**Exercise brief**
Transcribe every entry exactly, leaving out any pictures.

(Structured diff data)
====================

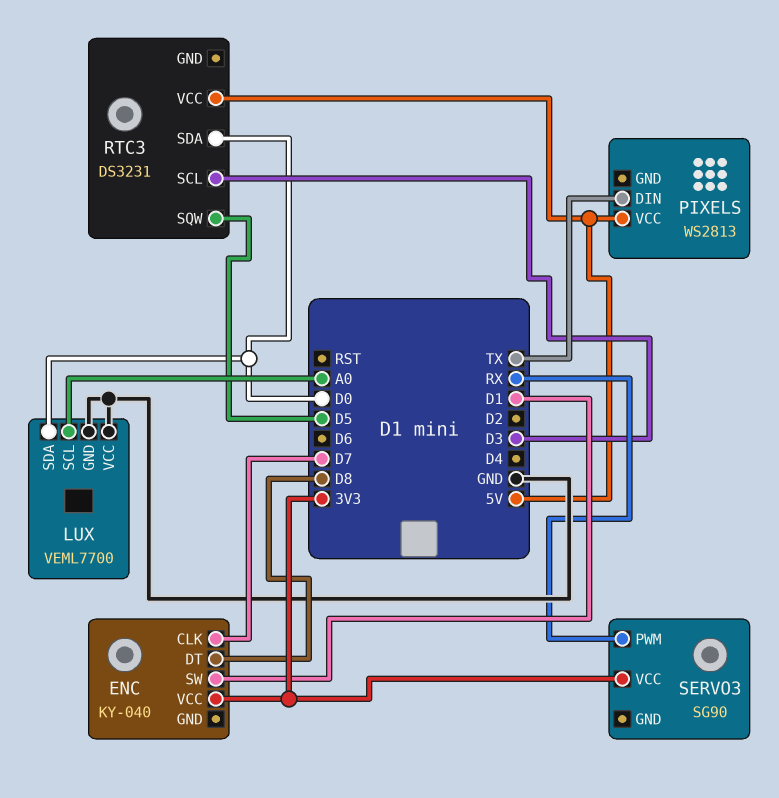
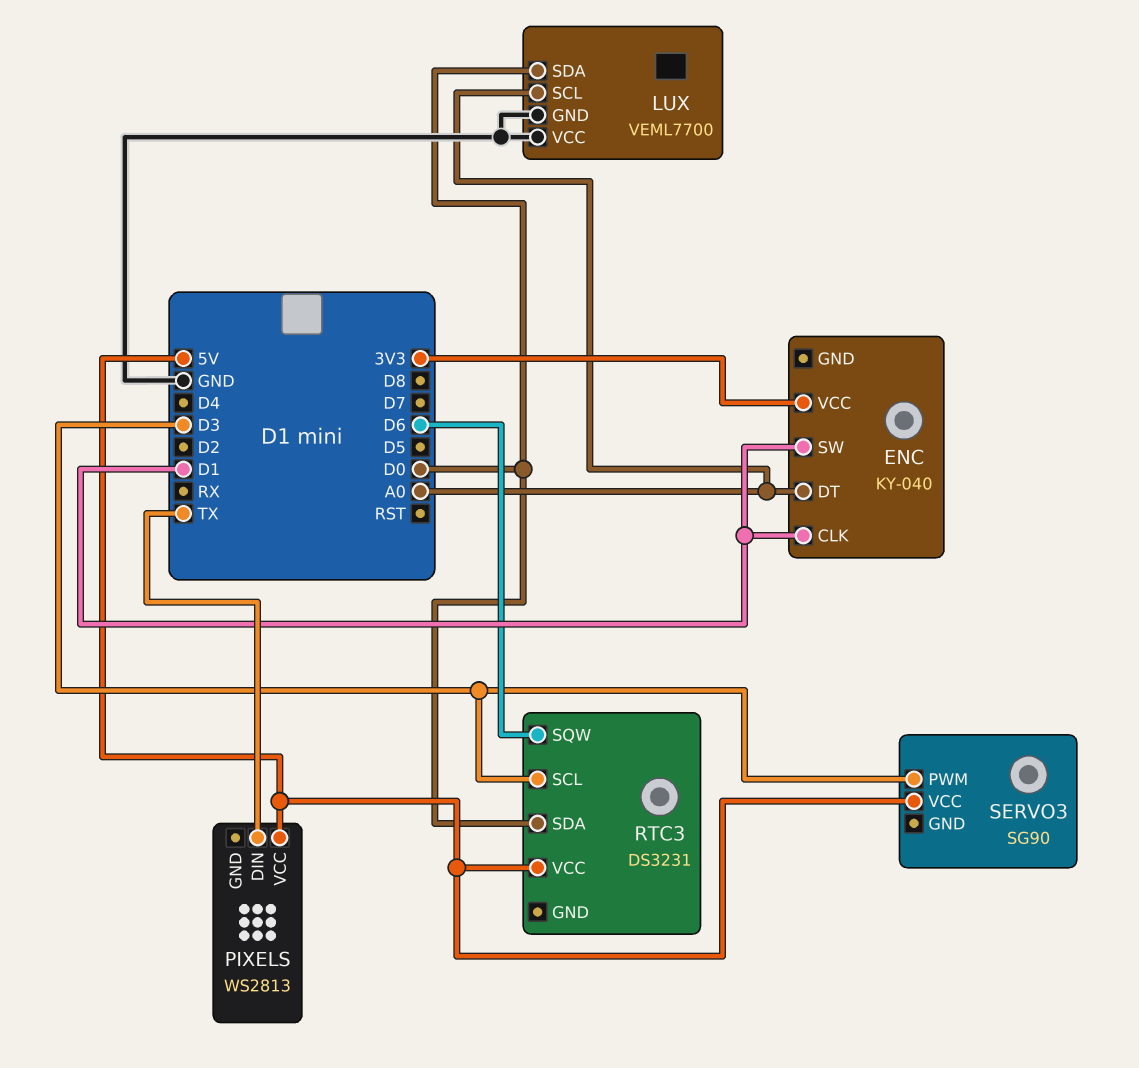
ENC pin CLK: D7 -> D1
ENC pin DT: D8 -> A0
RTC3 pin SQW: D5 -> D6
SERVO3 pin PWM: RX -> D3
SERVO3 pin VCC: 3V3 -> 5V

====================

**Written solution**
ENC pin CLK: D7 -> D1
ENC pin DT: D8 -> A0
RTC3 pin SQW: D5 -> D6
SERVO3 pin PWM: RX -> D3
SERVO3 pin VCC: 3V3 -> 5V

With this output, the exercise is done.